Before and after image sets
★ ★ ★
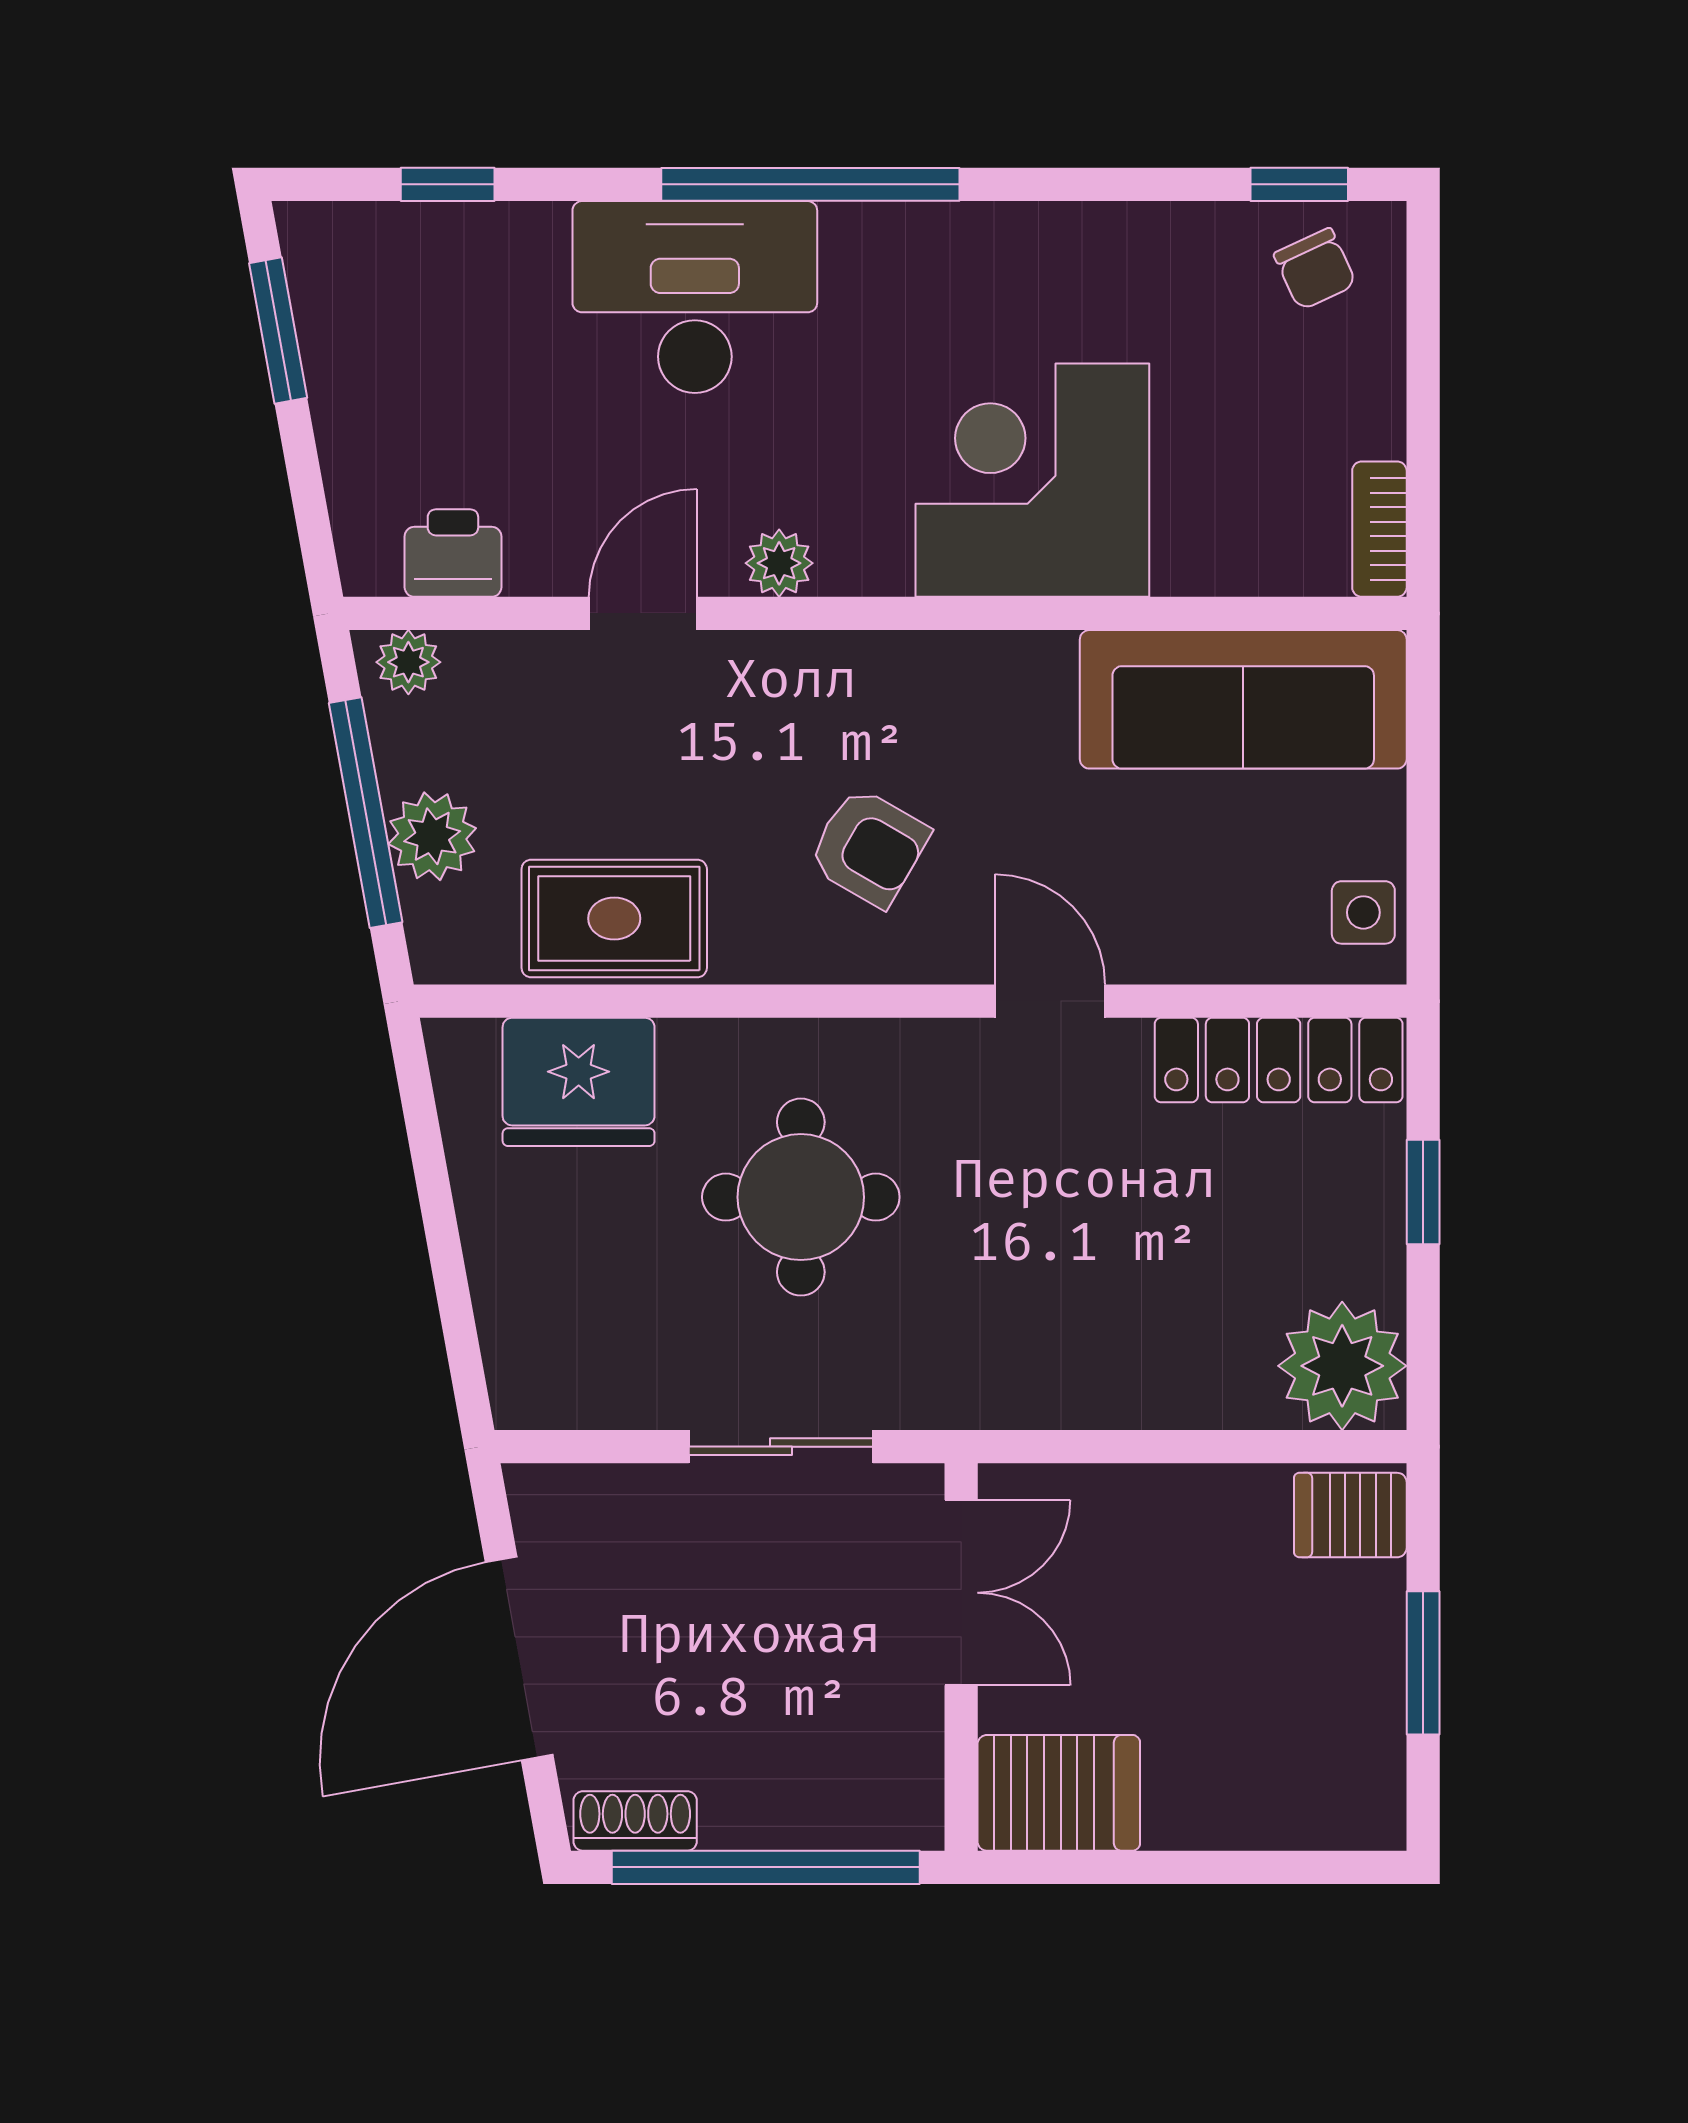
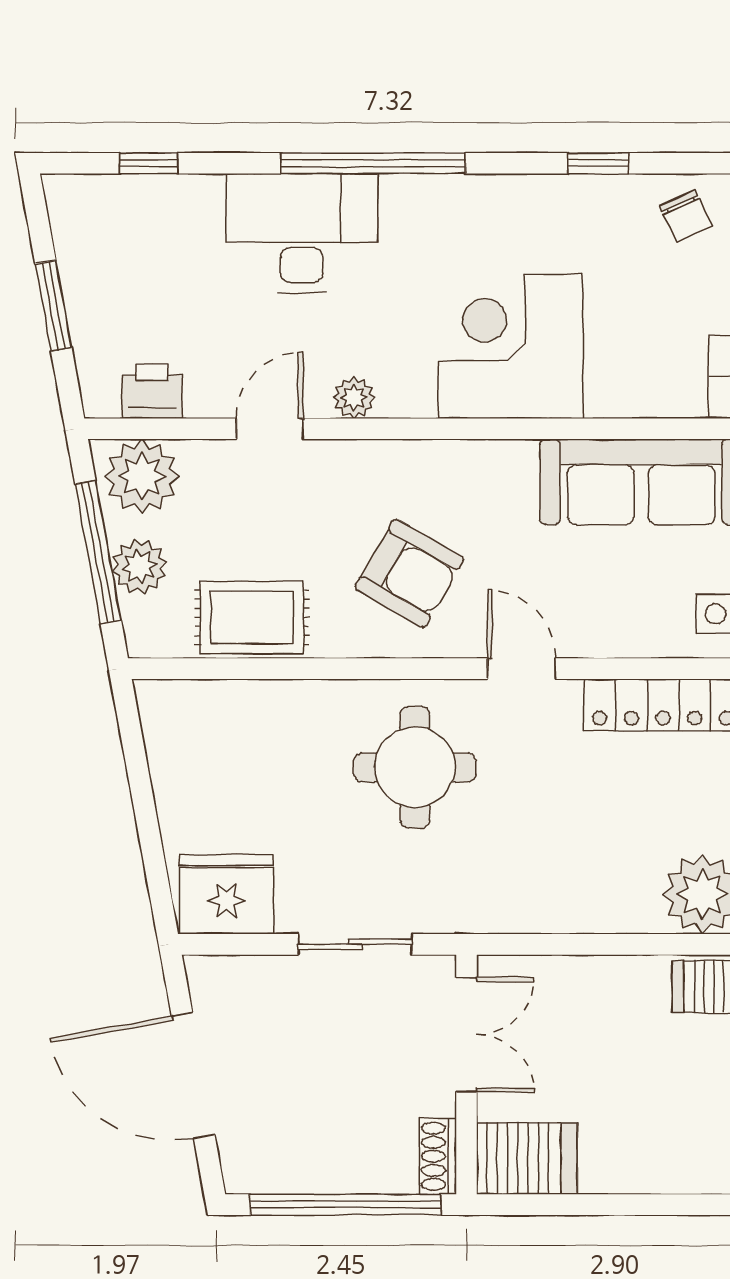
window: (1299, 184) -> (598, 163), moved
window: (278, 330) -> (53, 306), moved
plant: (408, 662) -> (142, 476), width x1.88, depth x1.88
armchair: (869, 847) -> (409, 573), width x1.38, depth x1.38
fridge: (579, 1082) -> (226, 894), moved, turned 180
round table: (801, 1197) -> (415, 767), moved
door: (519, 1659) -> (193, 1075), hinge flipped
shoe rack: (635, 1821) -> (438, 1156), moved, turned -90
★ ★ ★
◆ Task description: Your answer should be the lines from the first record down to the line containing "door: (519, 1659)", restated exactly, with no pictures.

◆ Answer below:
window: (1299, 184) -> (598, 163), moved
window: (278, 330) -> (53, 306), moved
plant: (408, 662) -> (142, 476), width x1.88, depth x1.88
armchair: (869, 847) -> (409, 573), width x1.38, depth x1.38
fridge: (579, 1082) -> (226, 894), moved, turned 180
round table: (801, 1197) -> (415, 767), moved
door: (519, 1659) -> (193, 1075), hinge flipped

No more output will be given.